[Start of Attachment]
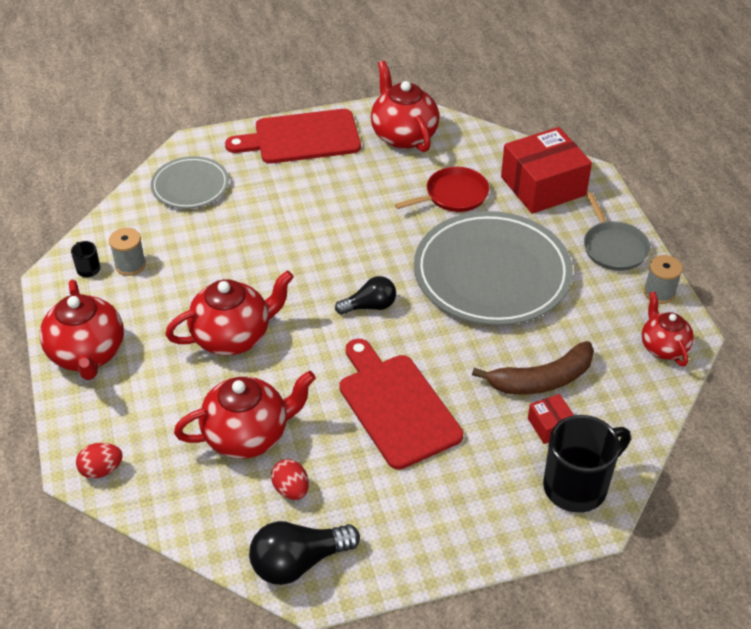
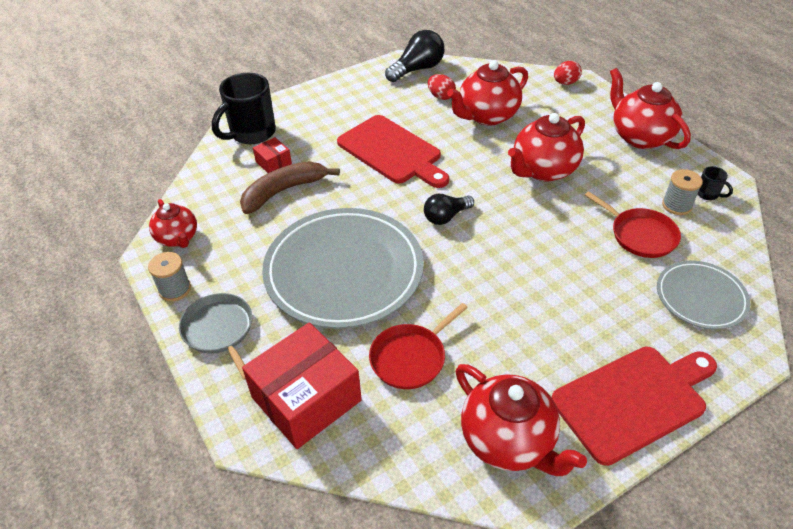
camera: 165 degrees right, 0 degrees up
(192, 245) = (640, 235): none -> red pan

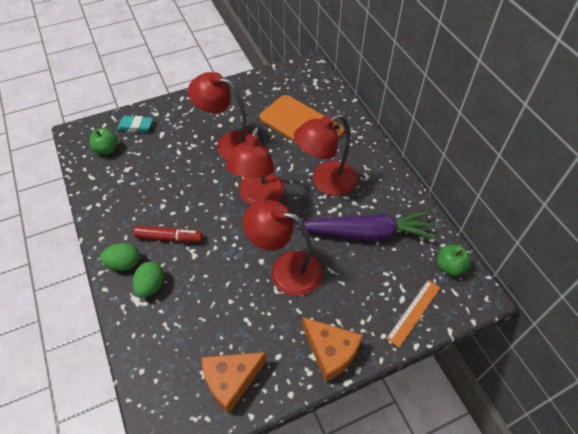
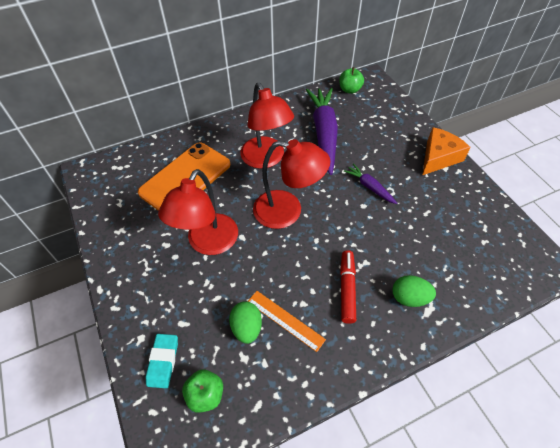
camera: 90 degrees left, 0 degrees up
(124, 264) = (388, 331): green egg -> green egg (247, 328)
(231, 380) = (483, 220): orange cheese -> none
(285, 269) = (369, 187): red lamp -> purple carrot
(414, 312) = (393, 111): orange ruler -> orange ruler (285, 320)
[End of Attachment]
## PROMPT
A faithful reproduction of every entry, with no pictures, is the expected answer.

## RESPONSE FOR THIS EXERCISE
camera: 165 degrees right, 0 degrees up
(192, 245) = (640, 235): none -> red pan

camera: 90 degrees left, 0 degrees up
(124, 264) = (388, 331): green egg -> green egg (247, 328)
(231, 380) = (483, 220): orange cheese -> none
(285, 269) = (369, 187): red lamp -> purple carrot
(414, 312) = (393, 111): orange ruler -> orange ruler (285, 320)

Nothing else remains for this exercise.